_WRITTEN EXERCISE_
Repeat every line of text in the data below word for word, and leave the pictures out of your answer.

_RECORD LIST_
——————————
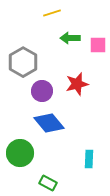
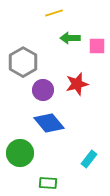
yellow line: moved 2 px right
pink square: moved 1 px left, 1 px down
purple circle: moved 1 px right, 1 px up
cyan rectangle: rotated 36 degrees clockwise
green rectangle: rotated 24 degrees counterclockwise
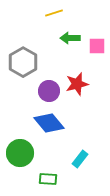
purple circle: moved 6 px right, 1 px down
cyan rectangle: moved 9 px left
green rectangle: moved 4 px up
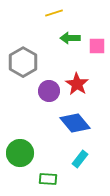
red star: rotated 25 degrees counterclockwise
blue diamond: moved 26 px right
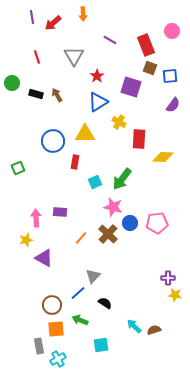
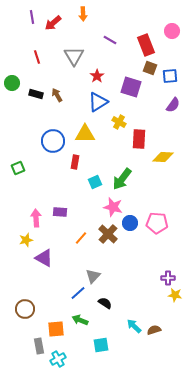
pink pentagon at (157, 223): rotated 10 degrees clockwise
brown circle at (52, 305): moved 27 px left, 4 px down
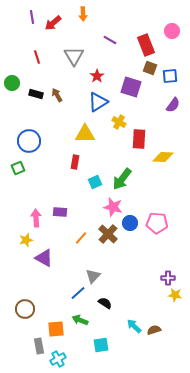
blue circle at (53, 141): moved 24 px left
——————————
_RESPONSE TO THE TASK_
yellow line: moved 2 px right
pink square: moved 1 px left, 1 px down
purple circle: moved 1 px right, 1 px up
cyan rectangle: rotated 36 degrees clockwise
green rectangle: rotated 24 degrees counterclockwise
purple circle: moved 6 px right, 1 px down
cyan rectangle: moved 9 px left
green rectangle: moved 4 px up
red star: rotated 25 degrees counterclockwise
blue diamond: moved 26 px right
pink pentagon at (157, 223): rotated 10 degrees clockwise
brown circle at (52, 305): moved 27 px left, 4 px down
blue circle at (53, 141): moved 24 px left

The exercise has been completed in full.